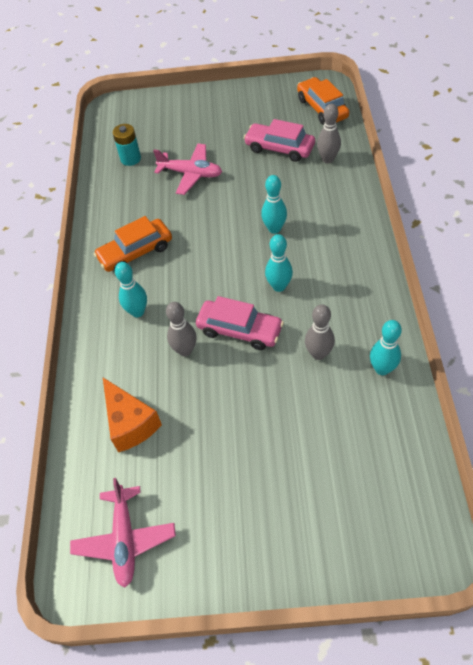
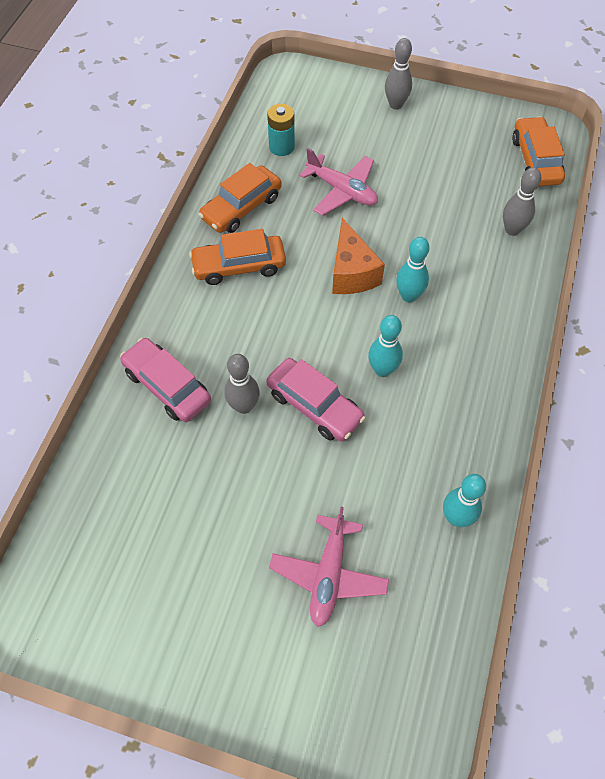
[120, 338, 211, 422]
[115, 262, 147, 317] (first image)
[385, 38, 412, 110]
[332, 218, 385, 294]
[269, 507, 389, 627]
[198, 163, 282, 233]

--

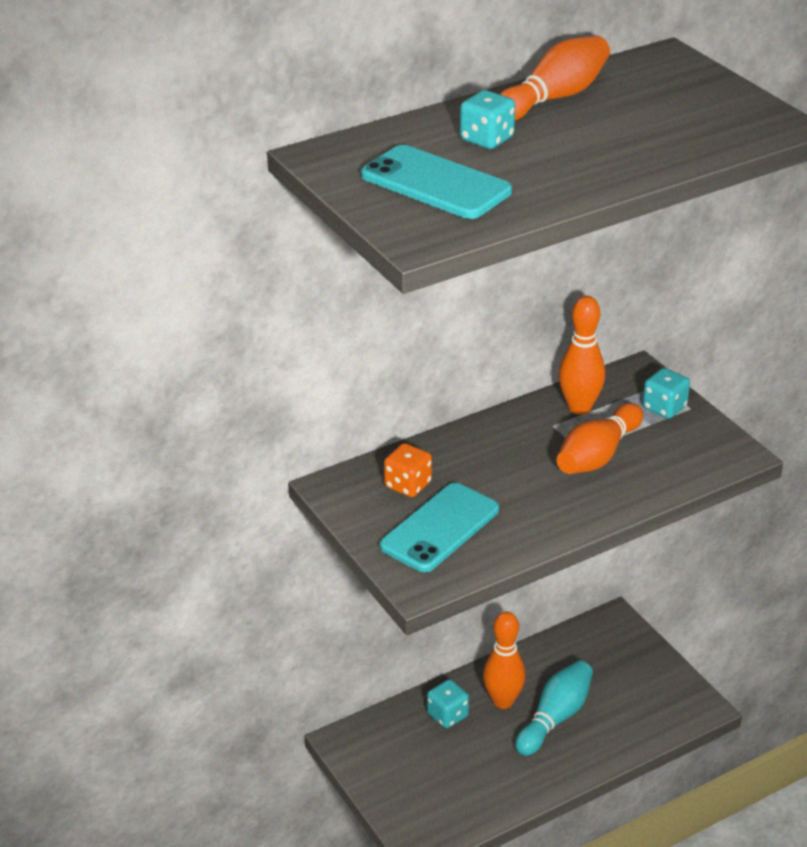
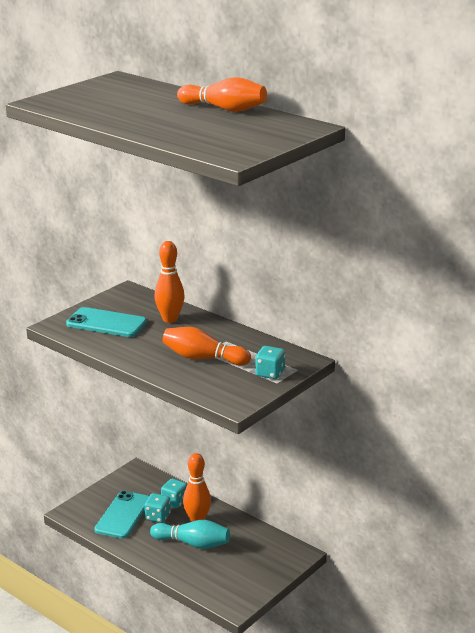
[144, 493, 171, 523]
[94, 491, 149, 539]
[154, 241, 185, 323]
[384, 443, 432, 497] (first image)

---

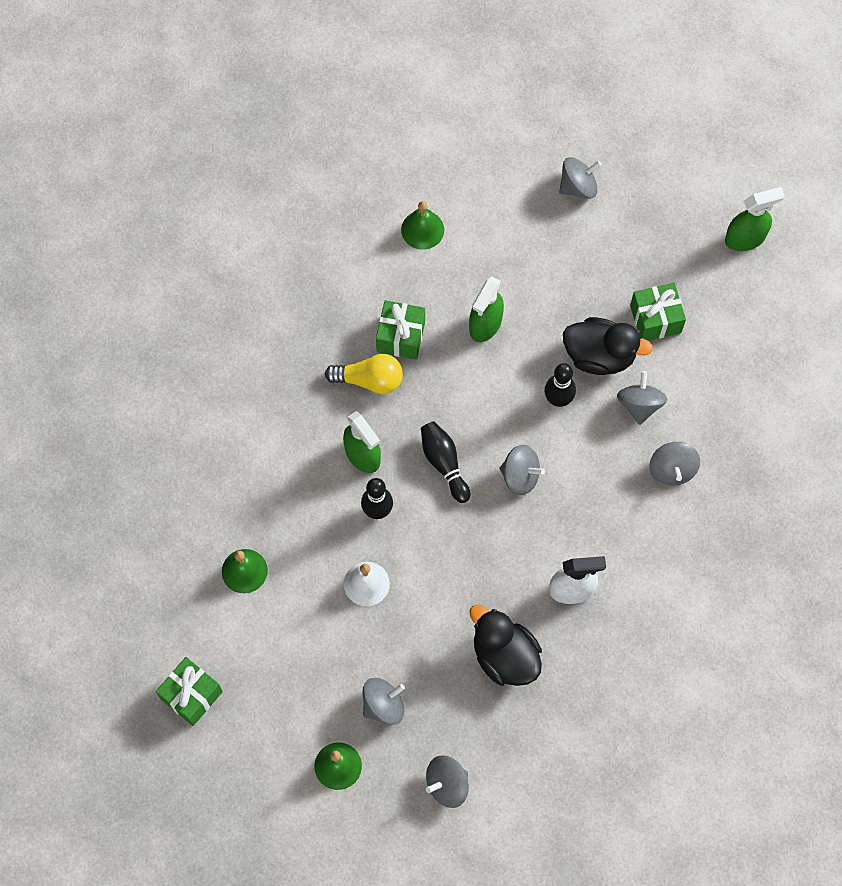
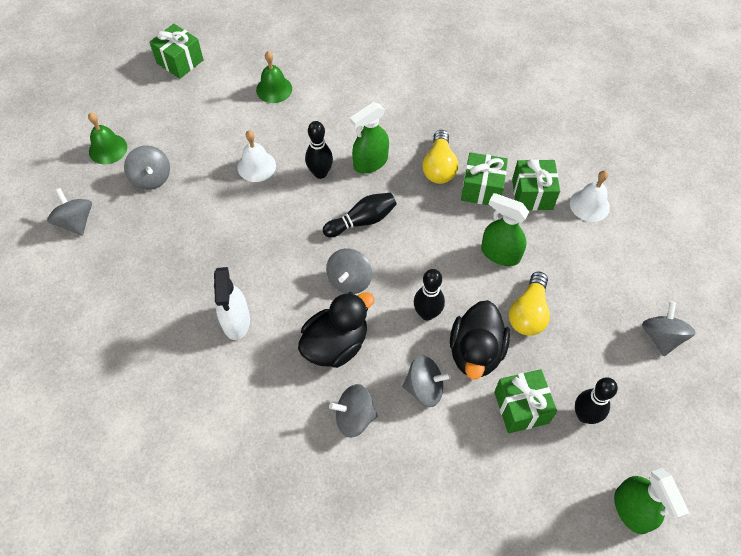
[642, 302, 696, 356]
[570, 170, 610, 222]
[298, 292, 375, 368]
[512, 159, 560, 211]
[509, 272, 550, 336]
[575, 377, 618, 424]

#### Exercise details
Starting with the line above that holds "[298, 292, 375, 368]" and stopping with the line that holds "[575, 377, 618, 424]", reproduce each line exactly, omitting all other lines.

#### Output for this task
[298, 292, 375, 368]
[512, 159, 560, 211]
[509, 272, 550, 336]
[575, 377, 618, 424]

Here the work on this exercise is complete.